## Provided data
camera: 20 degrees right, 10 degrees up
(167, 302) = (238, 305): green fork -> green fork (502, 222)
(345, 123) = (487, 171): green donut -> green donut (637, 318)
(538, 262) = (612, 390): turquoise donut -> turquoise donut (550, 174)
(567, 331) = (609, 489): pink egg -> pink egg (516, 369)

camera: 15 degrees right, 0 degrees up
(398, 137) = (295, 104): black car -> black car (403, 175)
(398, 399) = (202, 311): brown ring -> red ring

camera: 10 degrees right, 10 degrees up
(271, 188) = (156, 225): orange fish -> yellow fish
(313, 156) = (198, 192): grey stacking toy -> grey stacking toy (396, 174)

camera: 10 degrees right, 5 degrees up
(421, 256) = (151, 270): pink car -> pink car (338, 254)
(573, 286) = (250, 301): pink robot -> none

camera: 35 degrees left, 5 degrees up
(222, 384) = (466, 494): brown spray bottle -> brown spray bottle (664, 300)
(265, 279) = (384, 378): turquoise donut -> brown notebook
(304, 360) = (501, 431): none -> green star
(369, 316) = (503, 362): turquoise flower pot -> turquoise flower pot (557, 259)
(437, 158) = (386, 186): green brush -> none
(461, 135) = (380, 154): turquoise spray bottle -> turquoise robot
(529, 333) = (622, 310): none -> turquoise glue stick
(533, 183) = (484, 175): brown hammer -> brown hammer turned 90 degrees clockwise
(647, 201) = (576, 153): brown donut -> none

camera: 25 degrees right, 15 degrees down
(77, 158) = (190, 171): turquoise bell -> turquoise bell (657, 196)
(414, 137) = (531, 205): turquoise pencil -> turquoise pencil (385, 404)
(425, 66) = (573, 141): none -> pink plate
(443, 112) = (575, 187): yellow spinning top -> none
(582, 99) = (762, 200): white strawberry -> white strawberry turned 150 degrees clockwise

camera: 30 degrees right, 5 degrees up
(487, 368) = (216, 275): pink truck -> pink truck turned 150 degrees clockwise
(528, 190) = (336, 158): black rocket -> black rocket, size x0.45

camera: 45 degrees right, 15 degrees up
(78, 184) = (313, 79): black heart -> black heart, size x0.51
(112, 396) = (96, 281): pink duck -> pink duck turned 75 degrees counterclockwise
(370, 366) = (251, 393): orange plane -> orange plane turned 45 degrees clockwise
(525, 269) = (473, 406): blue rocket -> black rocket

## Problem details
Take the entries above and transcribe them exactly.

## Answer area
camera: 20 degrees right, 10 degrees up
(167, 302) = (238, 305): green fork -> green fork (502, 222)
(345, 123) = (487, 171): green donut -> green donut (637, 318)
(538, 262) = (612, 390): turquoise donut -> turquoise donut (550, 174)
(567, 331) = (609, 489): pink egg -> pink egg (516, 369)

camera: 15 degrees right, 0 degrees up
(398, 137) = (295, 104): black car -> black car (403, 175)
(398, 399) = (202, 311): brown ring -> red ring

camera: 10 degrees right, 10 degrees up
(271, 188) = (156, 225): orange fish -> yellow fish
(313, 156) = (198, 192): grey stacking toy -> grey stacking toy (396, 174)

camera: 10 degrees right, 5 degrees up
(421, 256) = (151, 270): pink car -> pink car (338, 254)
(573, 286) = (250, 301): pink robot -> none

camera: 35 degrees left, 5 degrees up
(222, 384) = (466, 494): brown spray bottle -> brown spray bottle (664, 300)
(265, 279) = (384, 378): turquoise donut -> brown notebook
(304, 360) = (501, 431): none -> green star
(369, 316) = (503, 362): turquoise flower pot -> turquoise flower pot (557, 259)
(437, 158) = (386, 186): green brush -> none
(461, 135) = (380, 154): turquoise spray bottle -> turquoise robot
(529, 333) = (622, 310): none -> turquoise glue stick
(533, 183) = (484, 175): brown hammer -> brown hammer turned 90 degrees clockwise
(647, 201) = (576, 153): brown donut -> none

camera: 25 degrees right, 15 degrees down
(77, 158) = (190, 171): turquoise bell -> turquoise bell (657, 196)
(414, 137) = (531, 205): turquoise pencil -> turquoise pencil (385, 404)
(425, 66) = (573, 141): none -> pink plate
(443, 112) = (575, 187): yellow spinning top -> none
(582, 99) = (762, 200): white strawberry -> white strawberry turned 150 degrees clockwise

camera: 30 degrees right, 5 degrees up
(487, 368) = (216, 275): pink truck -> pink truck turned 150 degrees clockwise
(528, 190) = (336, 158): black rocket -> black rocket, size x0.45

camera: 45 degrees right, 15 degrees up
(78, 184) = (313, 79): black heart -> black heart, size x0.51
(112, 396) = (96, 281): pink duck -> pink duck turned 75 degrees counterclockwise
(370, 366) = (251, 393): orange plane -> orange plane turned 45 degrees clockwise
(525, 269) = (473, 406): blue rocket -> black rocket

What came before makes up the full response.